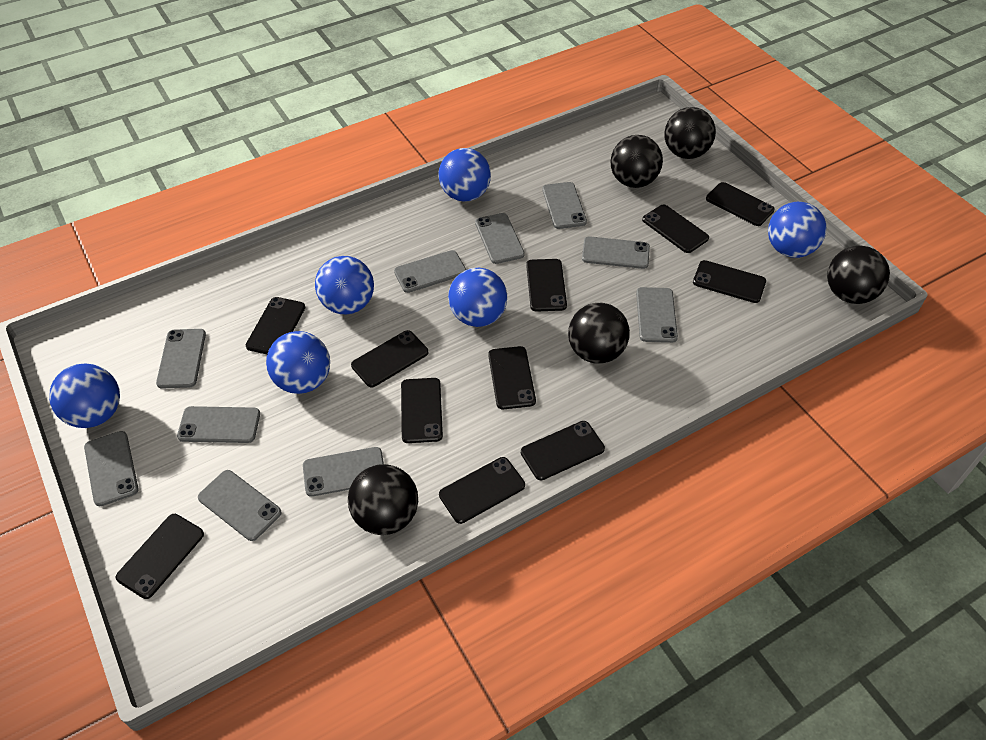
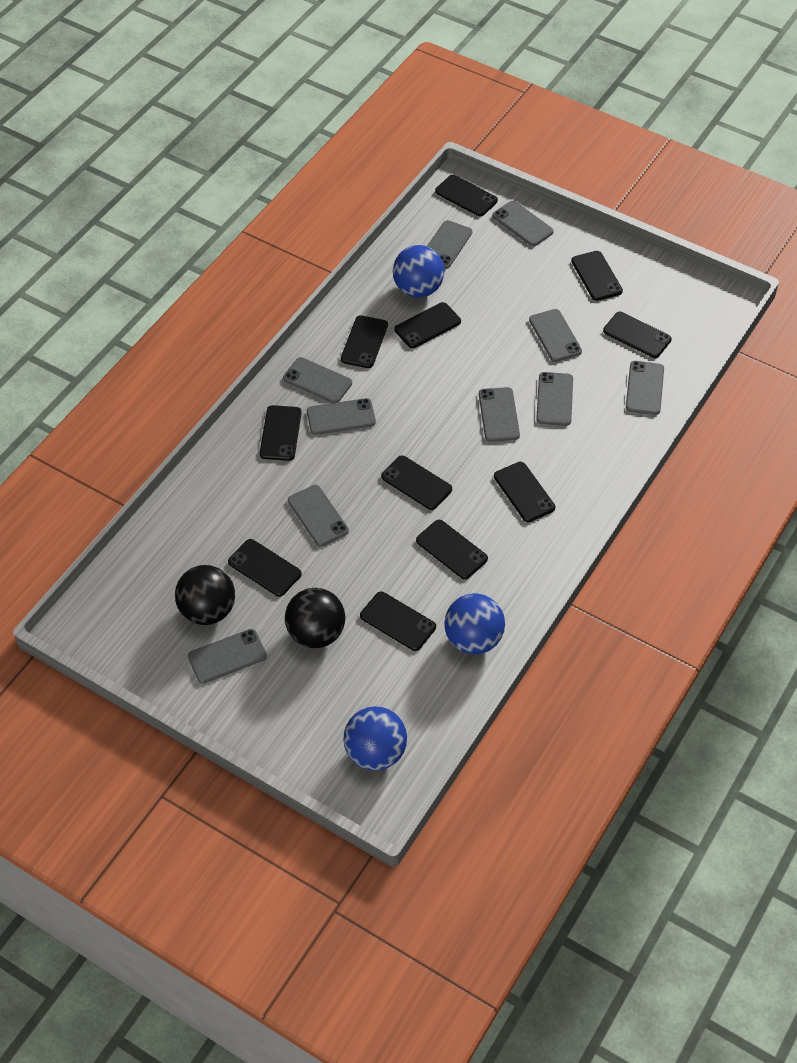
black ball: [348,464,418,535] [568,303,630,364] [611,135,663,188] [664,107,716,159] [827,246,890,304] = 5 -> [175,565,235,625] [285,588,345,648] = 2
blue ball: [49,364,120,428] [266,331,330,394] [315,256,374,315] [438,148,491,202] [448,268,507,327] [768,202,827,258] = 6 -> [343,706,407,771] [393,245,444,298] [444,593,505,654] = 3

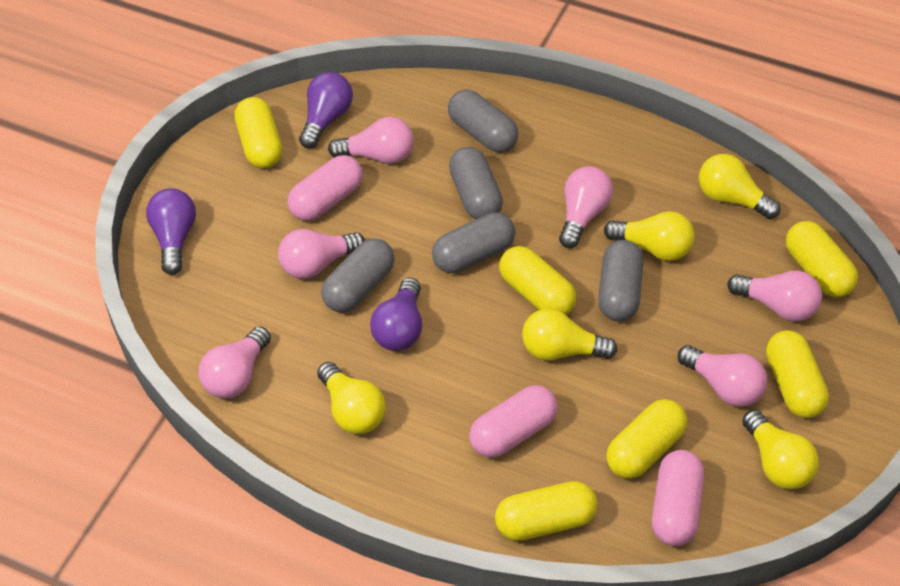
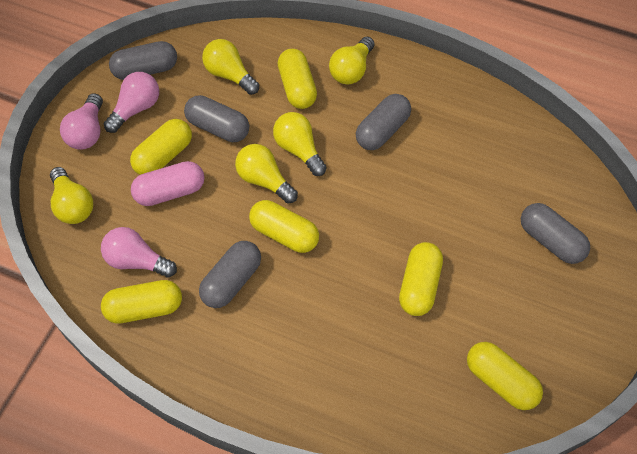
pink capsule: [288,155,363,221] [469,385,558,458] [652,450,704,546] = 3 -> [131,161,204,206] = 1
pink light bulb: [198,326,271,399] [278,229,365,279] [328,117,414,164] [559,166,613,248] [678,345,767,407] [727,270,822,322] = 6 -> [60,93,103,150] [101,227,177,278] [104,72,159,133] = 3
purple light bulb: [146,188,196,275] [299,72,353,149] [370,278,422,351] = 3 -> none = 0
...
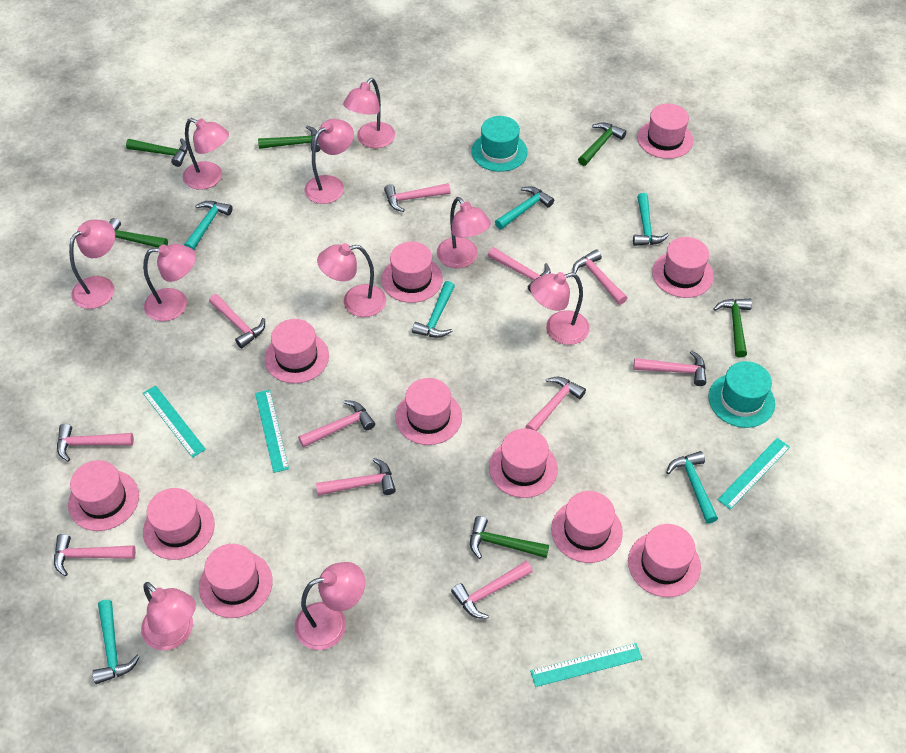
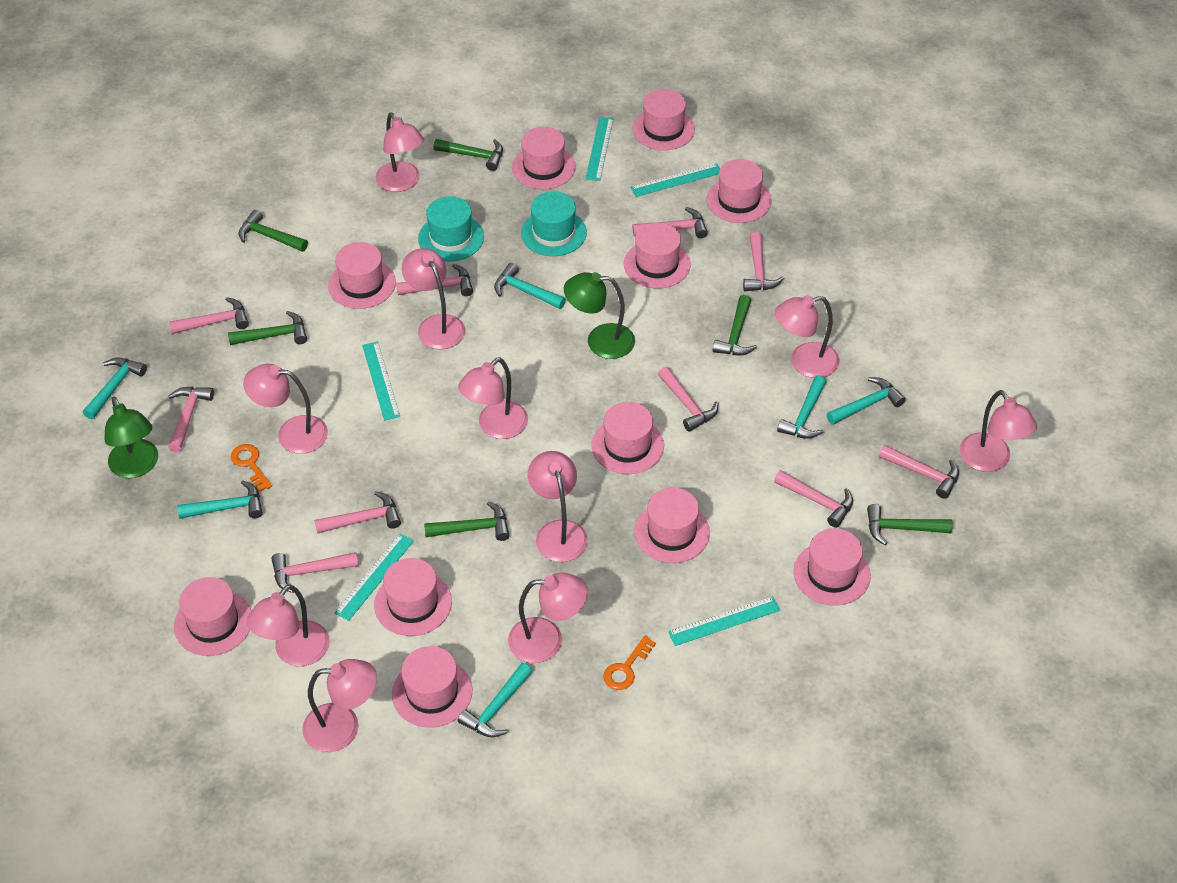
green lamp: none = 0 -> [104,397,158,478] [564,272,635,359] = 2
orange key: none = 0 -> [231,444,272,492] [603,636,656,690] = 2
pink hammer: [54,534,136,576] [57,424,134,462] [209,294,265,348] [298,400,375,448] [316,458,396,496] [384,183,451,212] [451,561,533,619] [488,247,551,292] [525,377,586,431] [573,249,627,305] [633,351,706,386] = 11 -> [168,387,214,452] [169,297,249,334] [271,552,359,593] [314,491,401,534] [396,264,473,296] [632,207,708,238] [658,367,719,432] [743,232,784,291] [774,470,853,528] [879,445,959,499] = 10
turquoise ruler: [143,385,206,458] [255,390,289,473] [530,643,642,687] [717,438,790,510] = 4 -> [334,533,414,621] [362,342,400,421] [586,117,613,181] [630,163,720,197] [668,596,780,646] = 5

◆ Job item ◆
Within the records, how many lines include "light"? The answer is the number and nothing else.

◆ Answer to this task ◆
2